What needs to be done: Each line of the listing that contains the word "AGND" is to be copied.

### The data

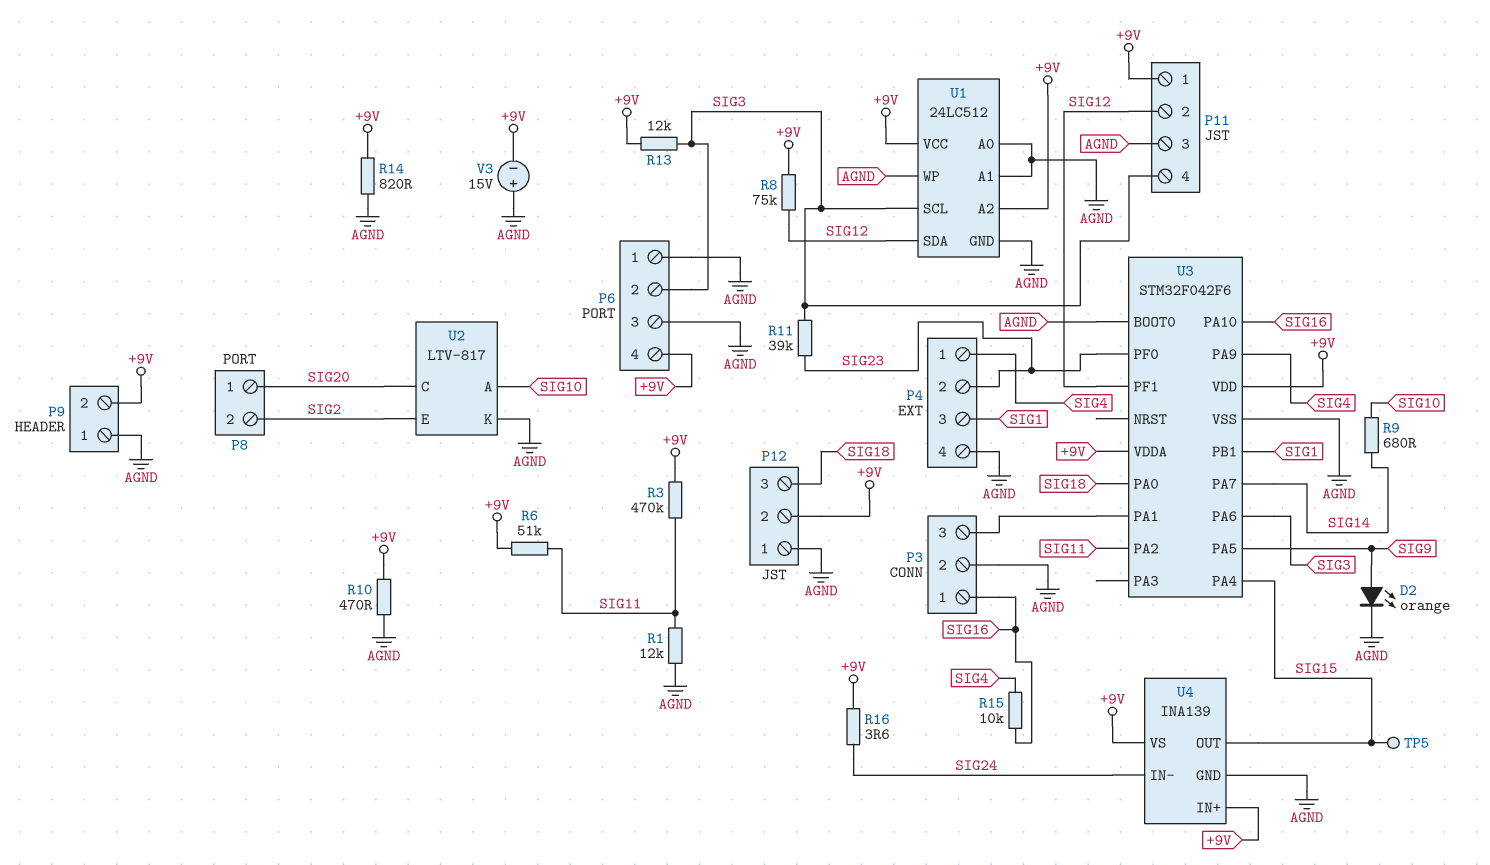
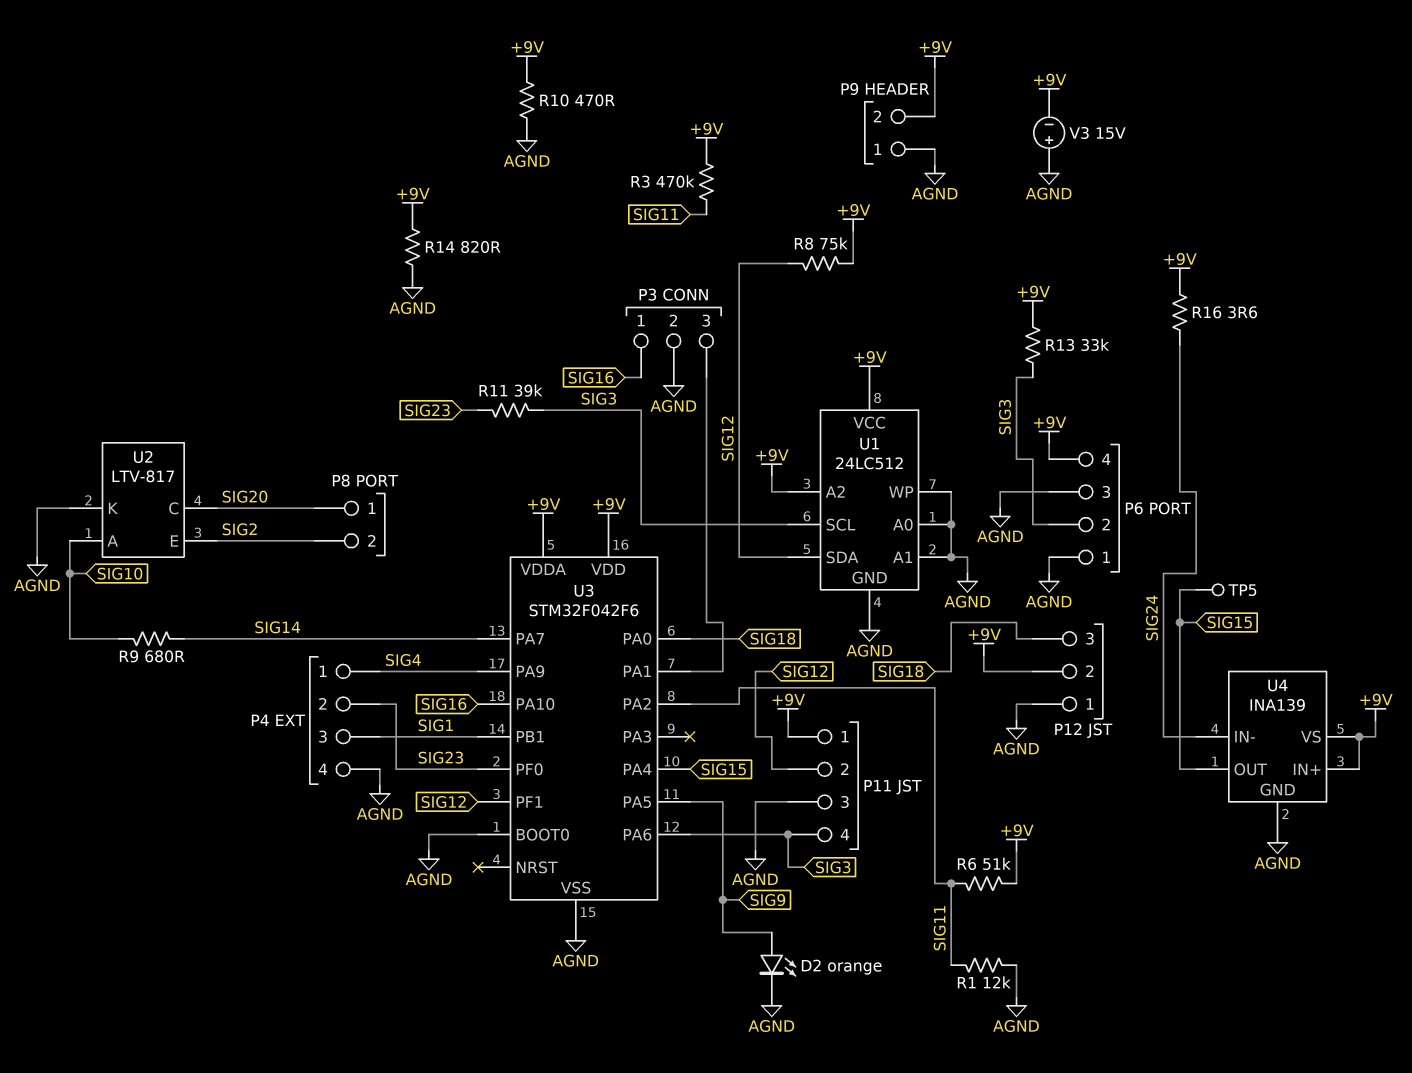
R13: 12k (+9V, SIG3) -> 33k (+9V, SIG3)
R15: 10k (SIG4, SIG16) -> none

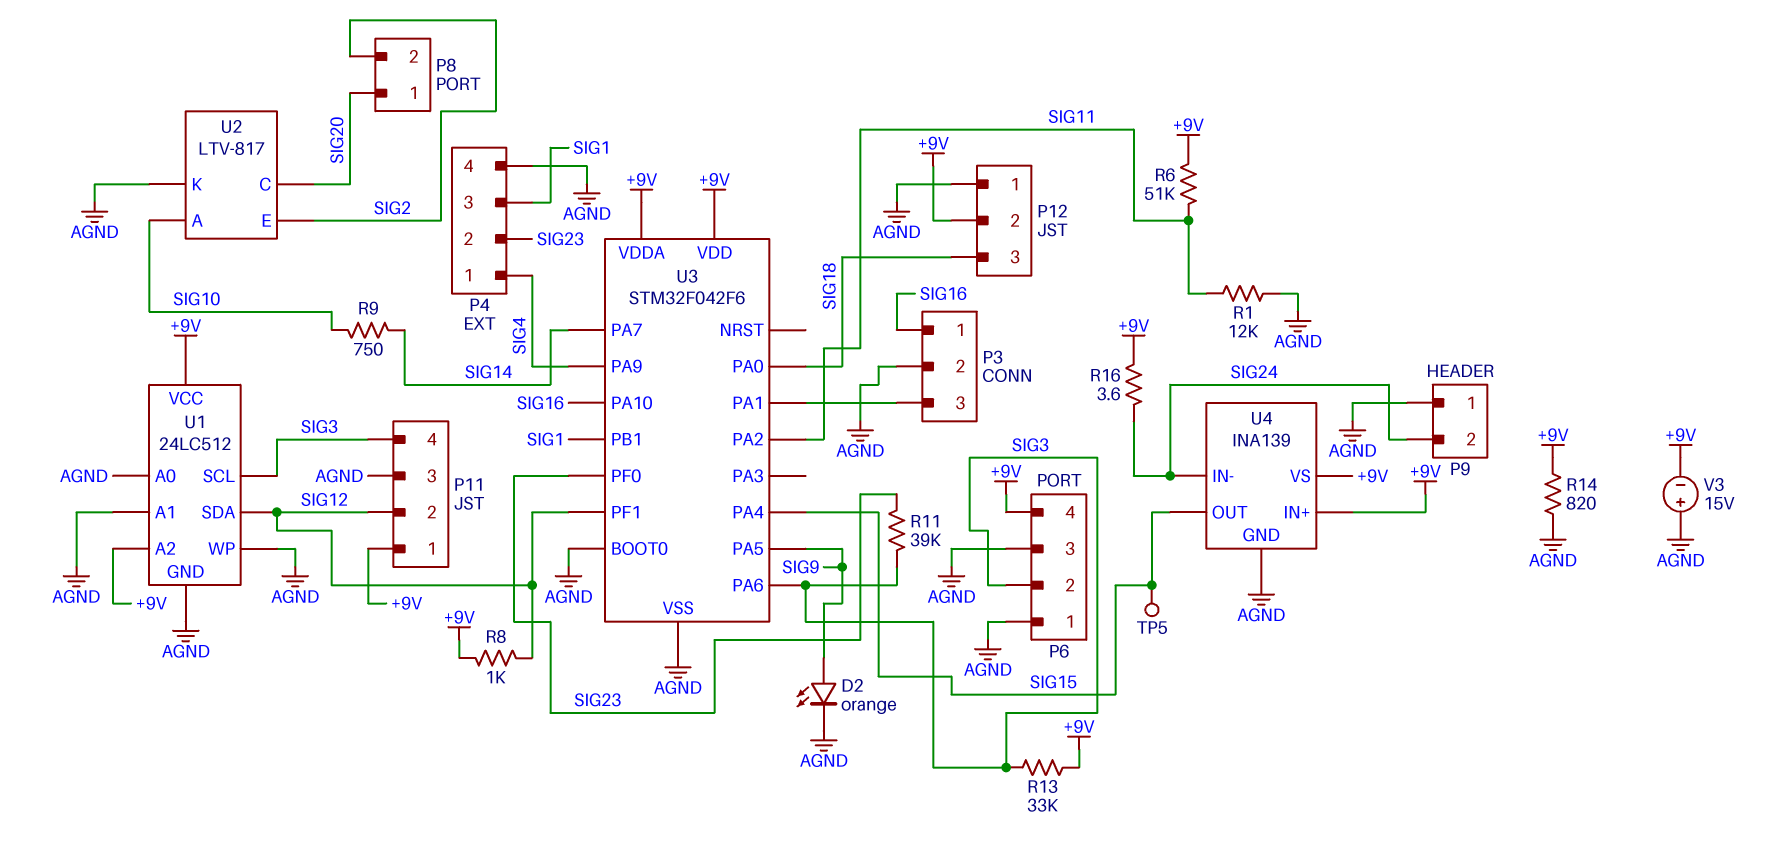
P9 pin 2: +9V -> SIG24
R3: 470k (+9V, SIG11) -> none
R8: 75k (+9V, SIG12) -> 1k (+9V, SIG12)
R9: 680 (SIG10, SIG14) -> 750 (SIG10, SIG14)
R10: 470 (+9V, AGND) -> none

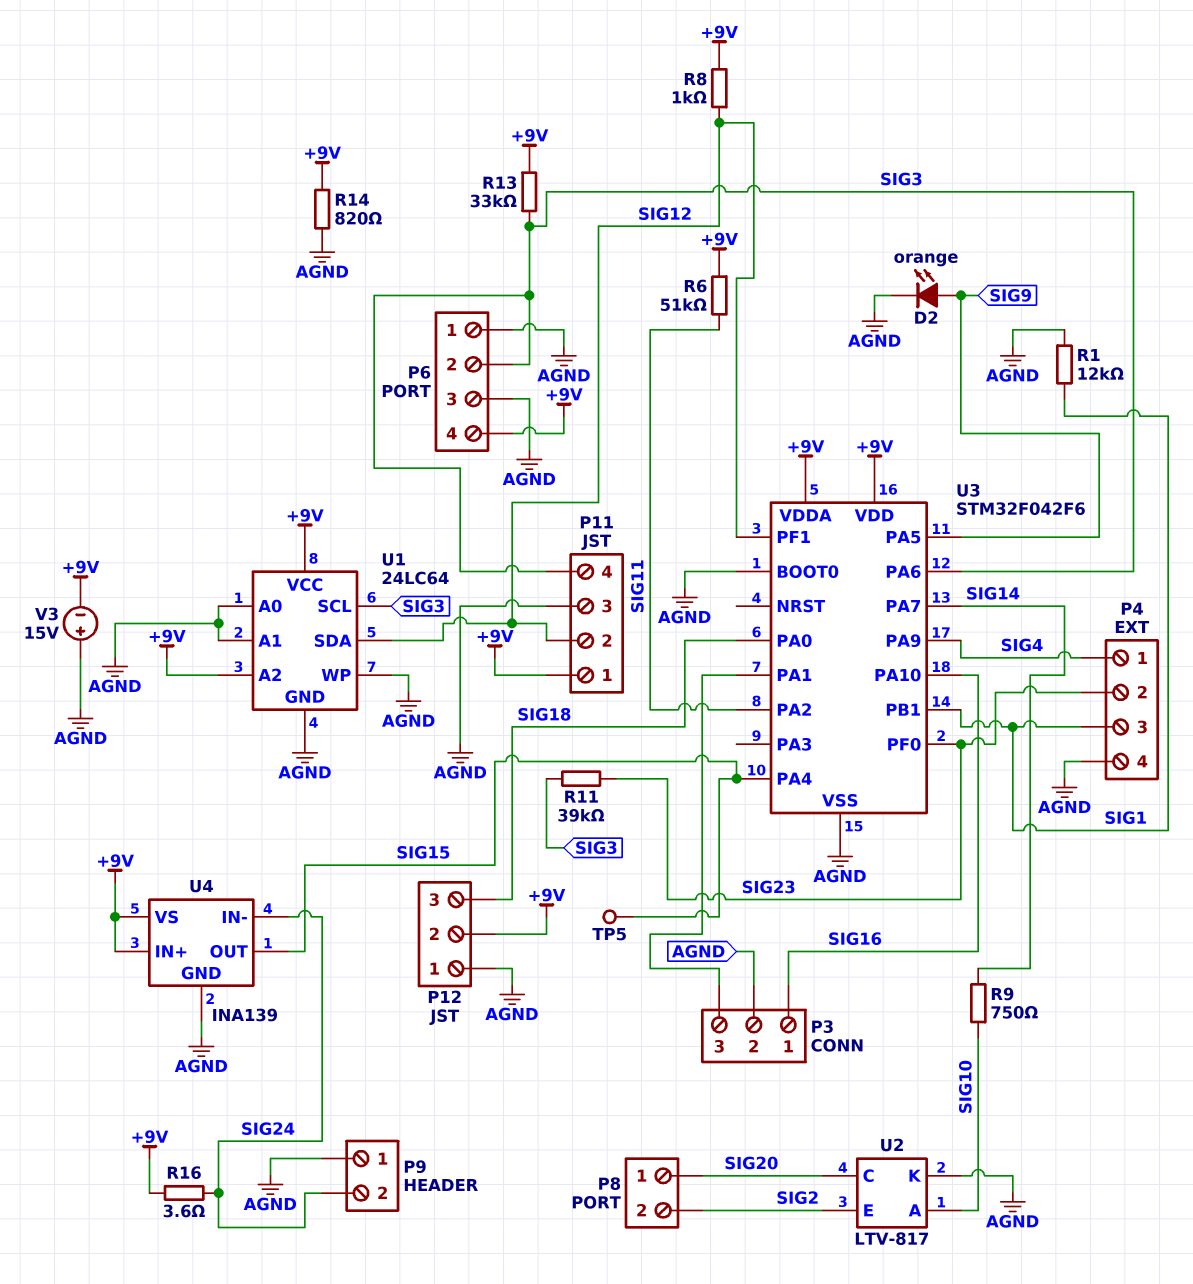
R1: 12k (AGND, SIG11) -> 12k (AGND, SIG1)
U1: 24LC512 -> 24LC64

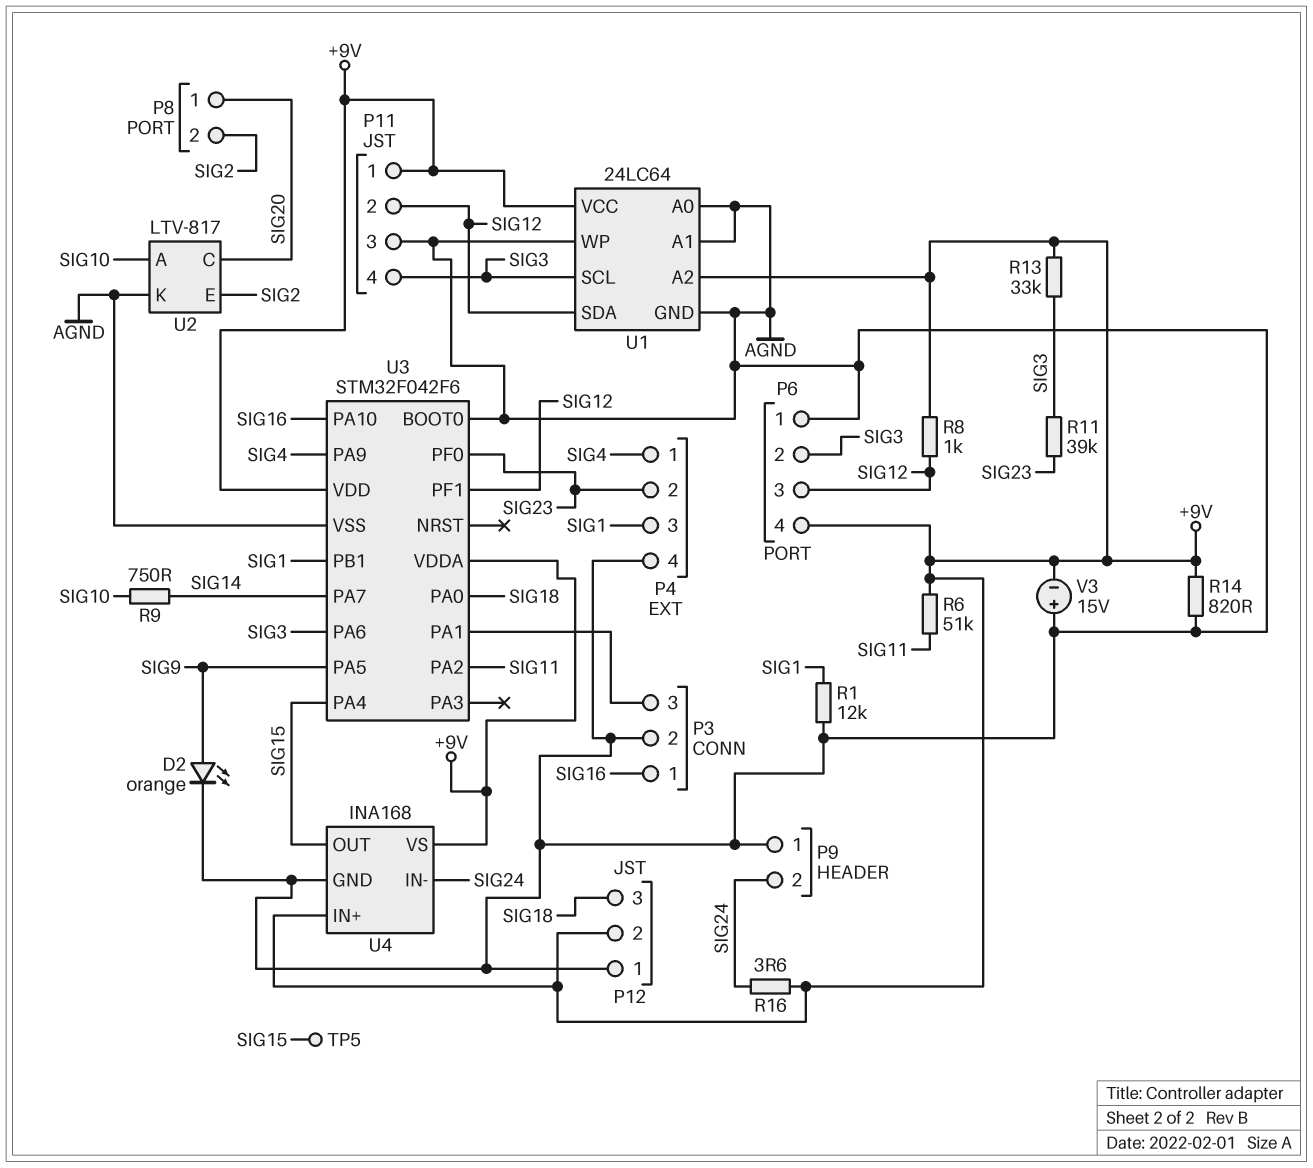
P6 pin 3: AGND -> SIG12
U4: INA139 -> INA168

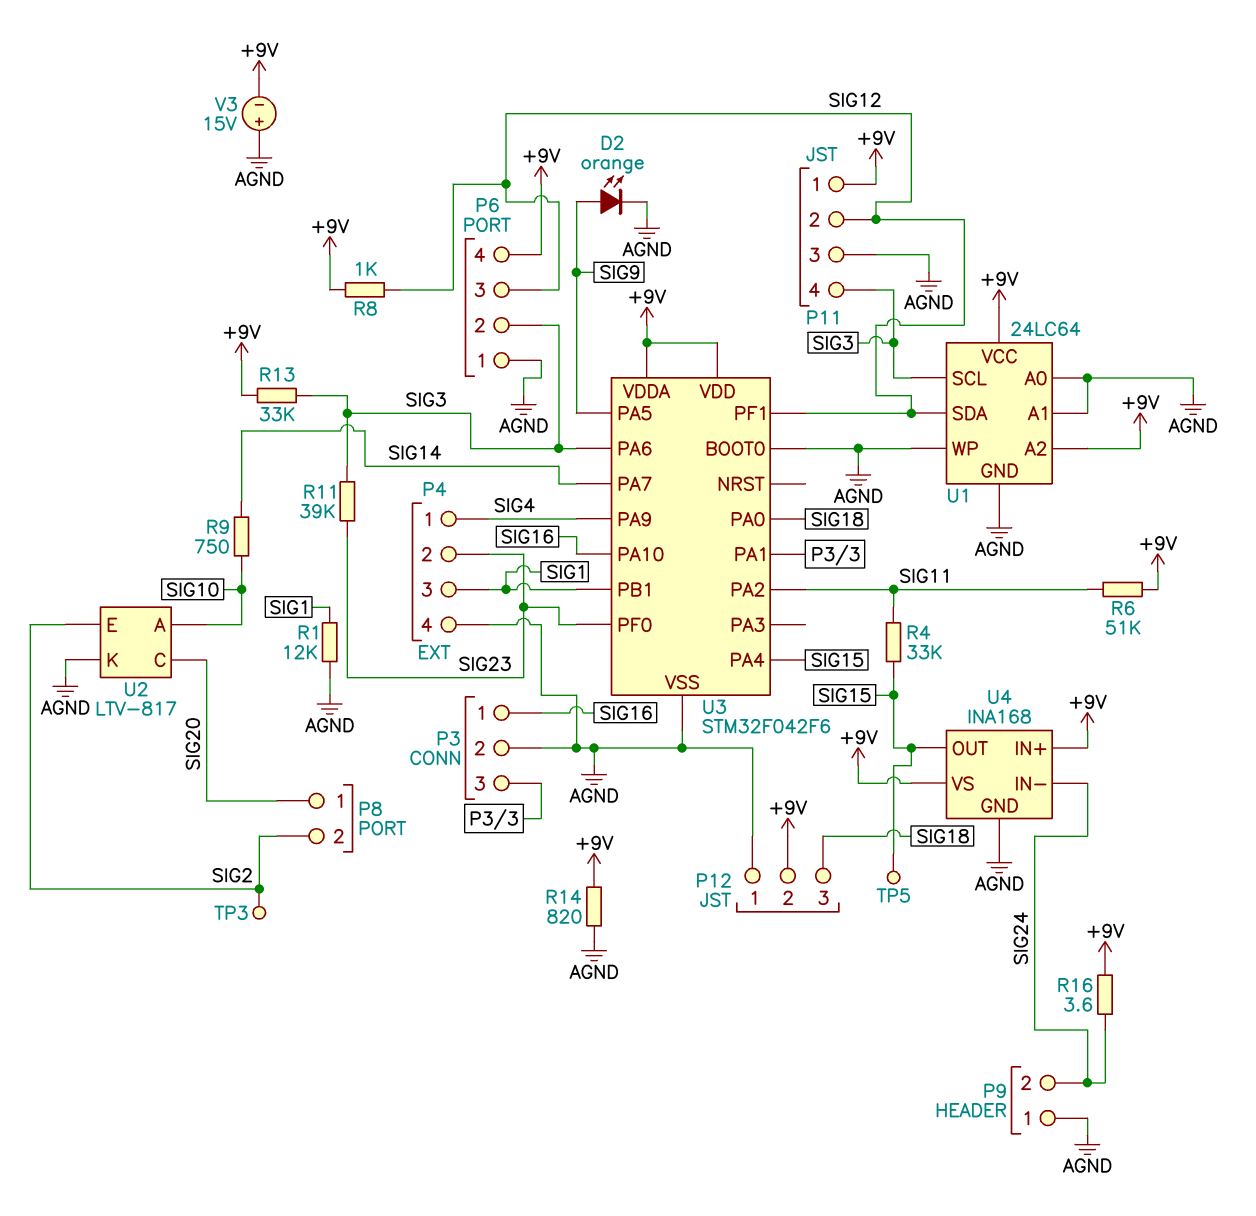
R4: none -> 33k (SIG11, SIG15)
TP3: none -> test point (SIG2)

######

Task solution:
R10: 470 (+9V, AGND) -> none
R1: 12k (AGND, SIG11) -> 12k (AGND, SIG1)
P6 pin 3: AGND -> SIG12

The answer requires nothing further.